====== Records provided
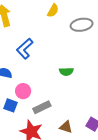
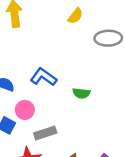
blue L-shape: (25, 49) -> (43, 77), moved, turned 70

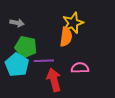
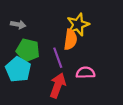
purple line: (44, 61) -> (58, 58), moved, turned 72
red arrow: (54, 80) -> (58, 85), turned 35

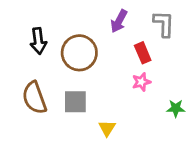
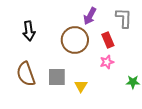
brown circle: (79, 53) -> (75, 40), moved
yellow triangle: (107, 128) -> (81, 86), moved

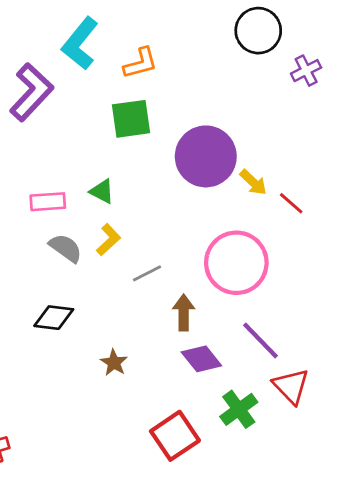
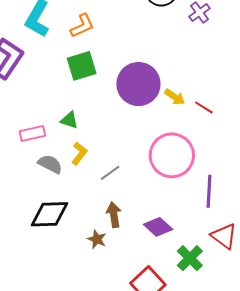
brown arrow: (184, 313) -> (114, 215), moved
black diamond: (54, 318) -> (50, 214), size x1.4
purple line: (260, 340) -> (209, 191), moved, turned 56

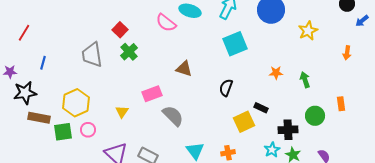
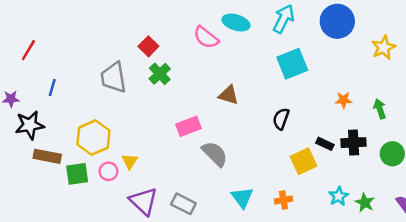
yellow triangle: (122, 112) -> (130, 161), moved
black cross: (288, 130) -> (354, 143), moved

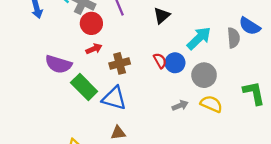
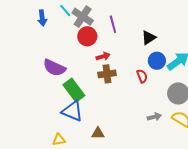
red arrow: (94, 49) -> (103, 56), moved
blue circle: (175, 63) -> (157, 61), moved
blue triangle: (114, 98) -> (72, 111), moved

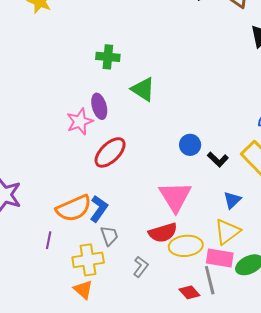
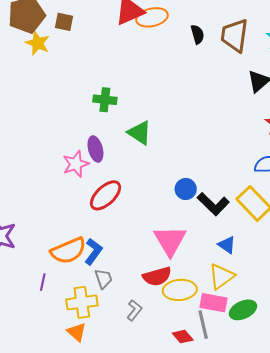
black L-shape: (218, 159) -> (213, 204), size x1.5
blue triangle: (232, 200) -> (227, 245), turned -42

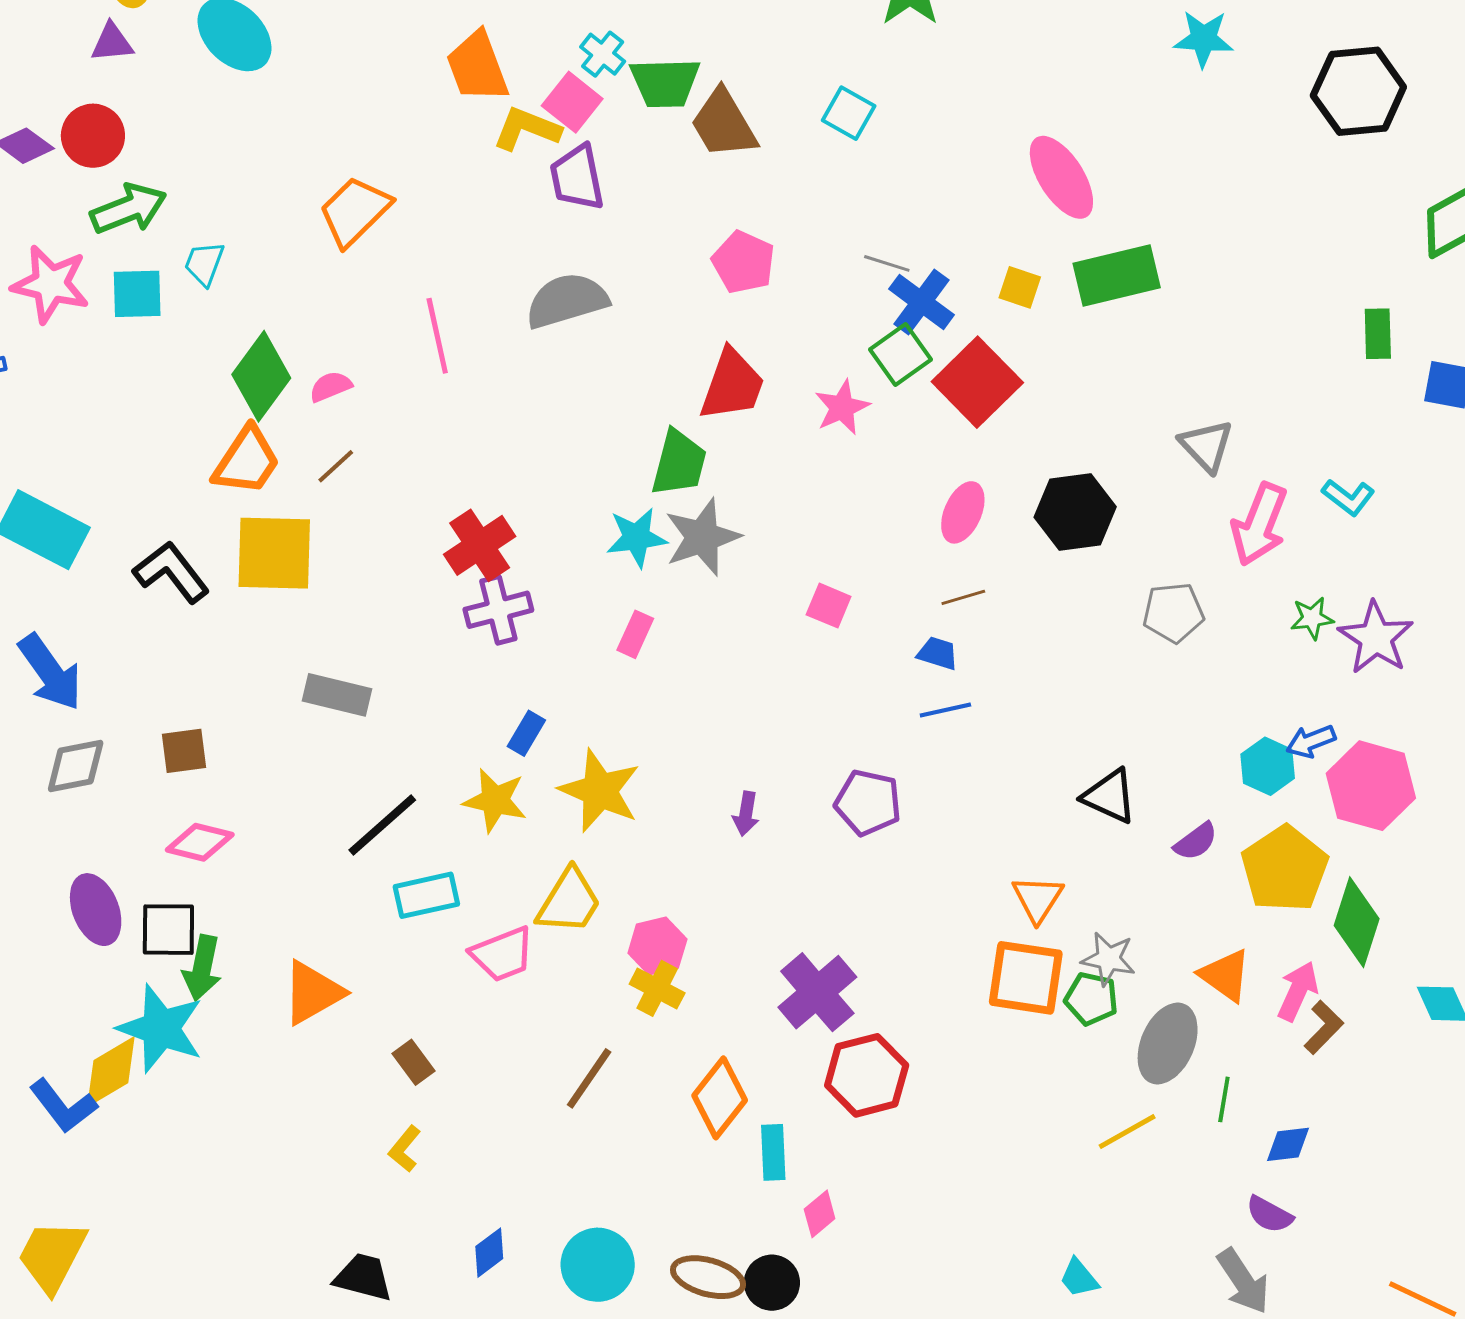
============
Task item: All lines from the one holding "red arrow: (54, 80) -> (58, 85), turned 35" through the last line of the material above should be set down exactly, and the pictures should be left out.

Solution to this exercise:
red arrow: (54, 80) -> (58, 85), turned 35

brown circle: (79, 53) -> (75, 40), moved
yellow triangle: (107, 128) -> (81, 86), moved

brown arrow: (184, 313) -> (114, 215), moved
black diamond: (54, 318) -> (50, 214), size x1.4
purple line: (260, 340) -> (209, 191), moved, turned 56

yellow triangle: (122, 112) -> (130, 161), moved
black cross: (288, 130) -> (354, 143), moved

red arrow: (94, 49) -> (103, 56), moved
blue circle: (175, 63) -> (157, 61), moved
blue triangle: (114, 98) -> (72, 111), moved

black L-shape: (218, 159) -> (213, 204), size x1.5
blue triangle: (232, 200) -> (227, 245), turned -42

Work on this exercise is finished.